- [ABOUT THIS EXERCISE] When the word "COIL" shows up in a line of the data below, copy that whole line.

Collected data entries:

□ □ □

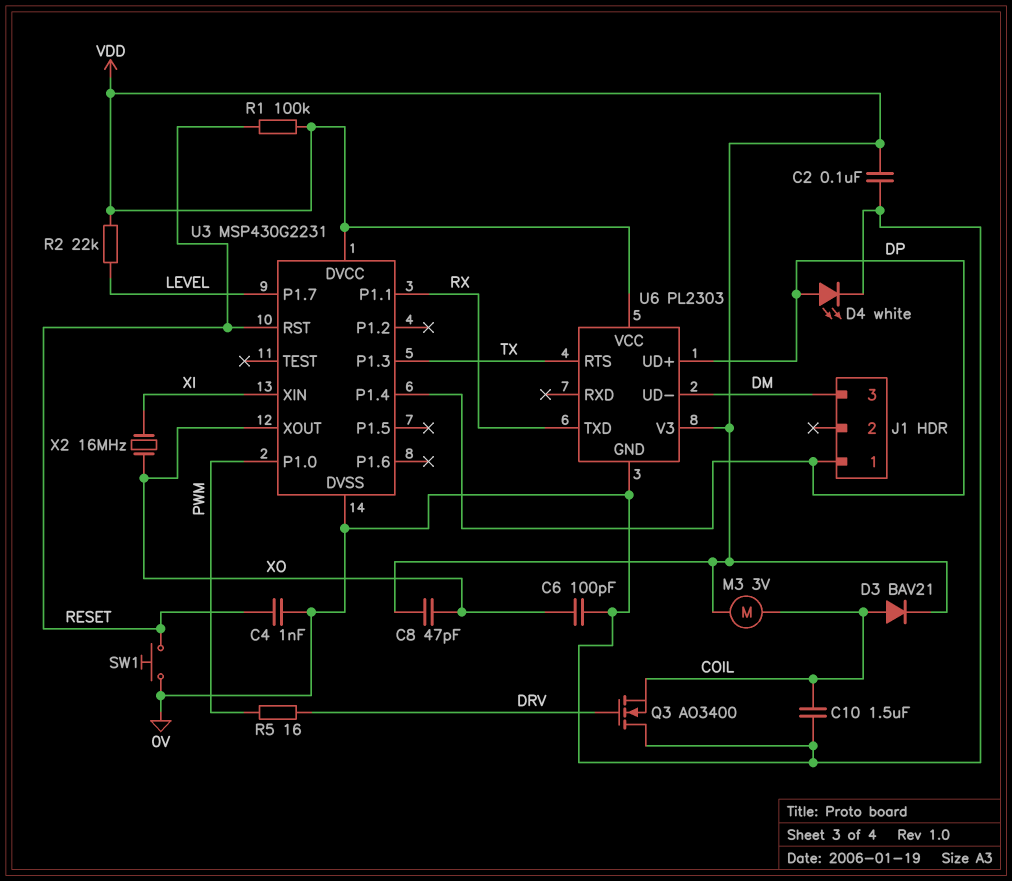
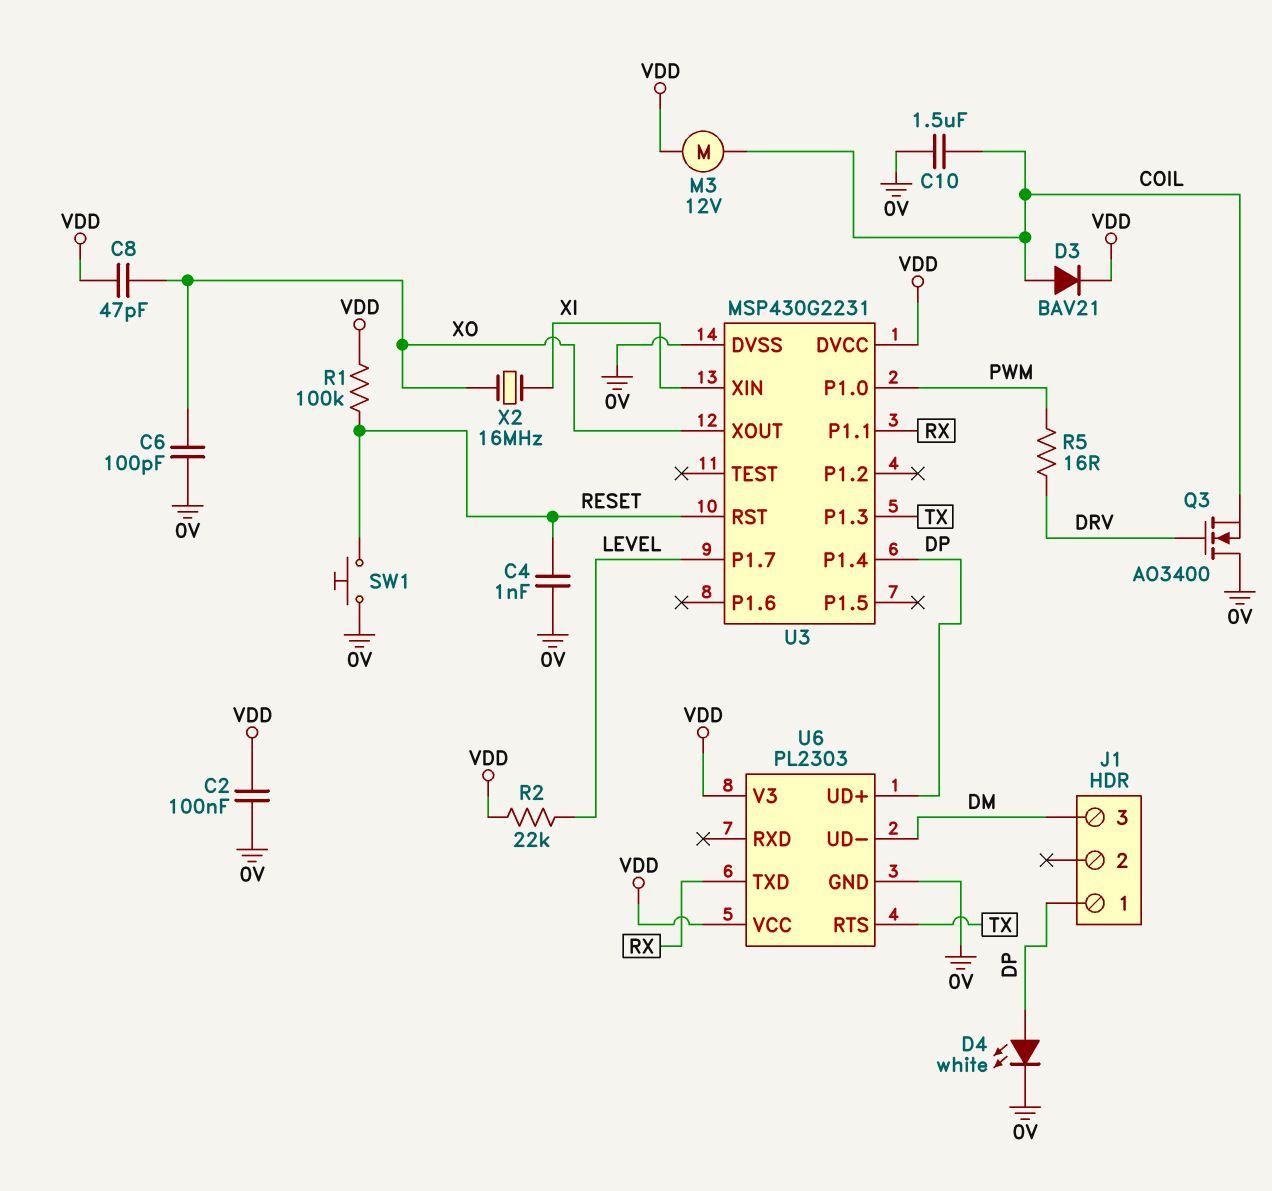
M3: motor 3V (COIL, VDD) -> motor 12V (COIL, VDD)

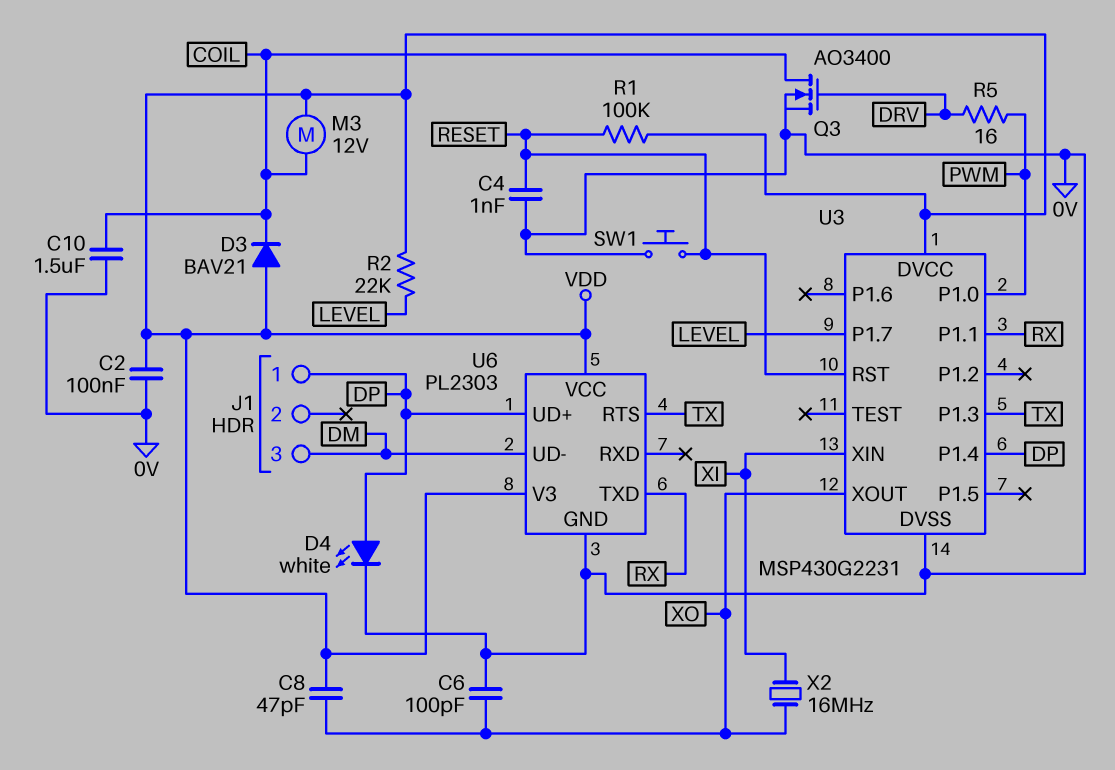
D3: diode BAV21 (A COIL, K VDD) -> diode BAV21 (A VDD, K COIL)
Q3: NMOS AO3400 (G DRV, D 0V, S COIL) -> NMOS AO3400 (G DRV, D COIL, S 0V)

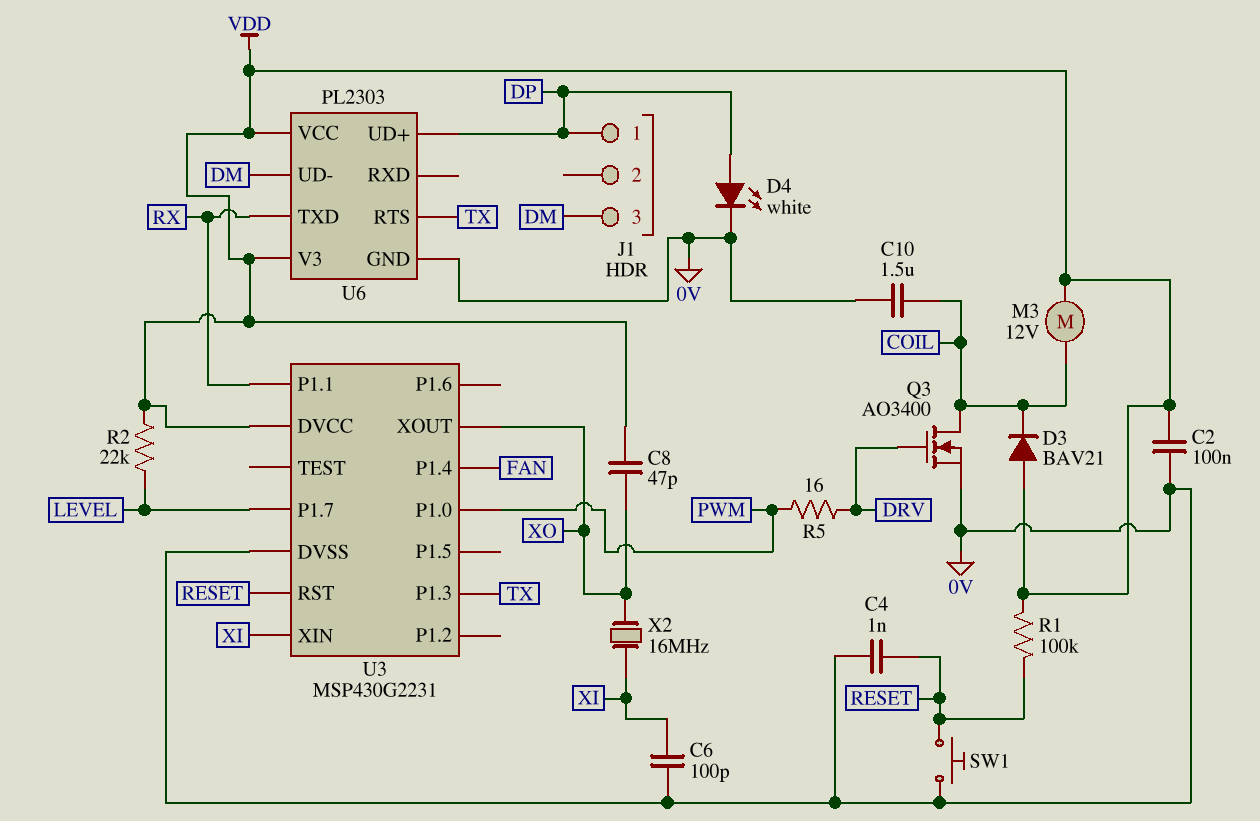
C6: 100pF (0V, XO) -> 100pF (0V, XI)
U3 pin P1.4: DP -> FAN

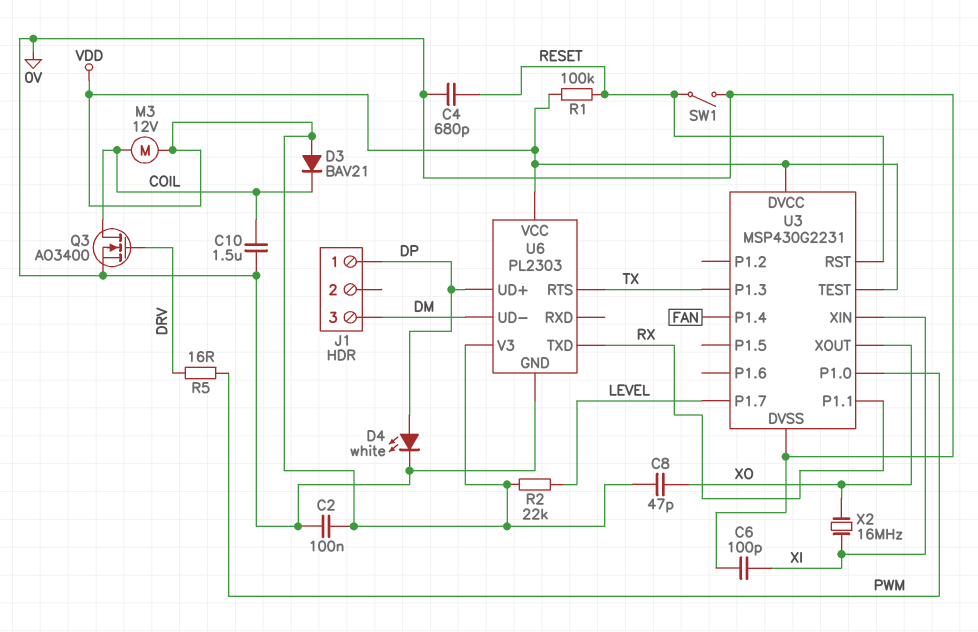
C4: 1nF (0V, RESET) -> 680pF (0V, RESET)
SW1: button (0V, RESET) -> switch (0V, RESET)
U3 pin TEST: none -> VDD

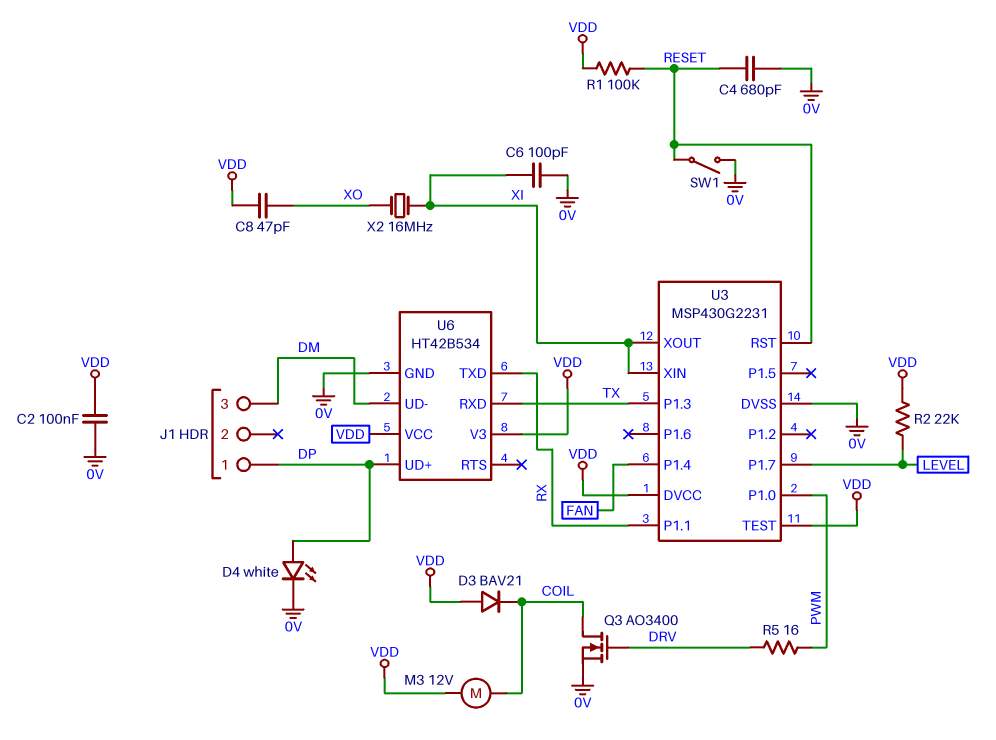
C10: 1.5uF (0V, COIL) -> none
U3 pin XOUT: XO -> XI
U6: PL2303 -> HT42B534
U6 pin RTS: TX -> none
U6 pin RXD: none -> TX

□ □ □

- [EXPECTED ANSWER]
M3: motor 3V (COIL, VDD) -> motor 12V (COIL, VDD)
D3: diode BAV21 (A COIL, K VDD) -> diode BAV21 (A VDD, K COIL)
Q3: NMOS AO3400 (G DRV, D 0V, S COIL) -> NMOS AO3400 (G DRV, D COIL, S 0V)
C10: 1.5uF (0V, COIL) -> none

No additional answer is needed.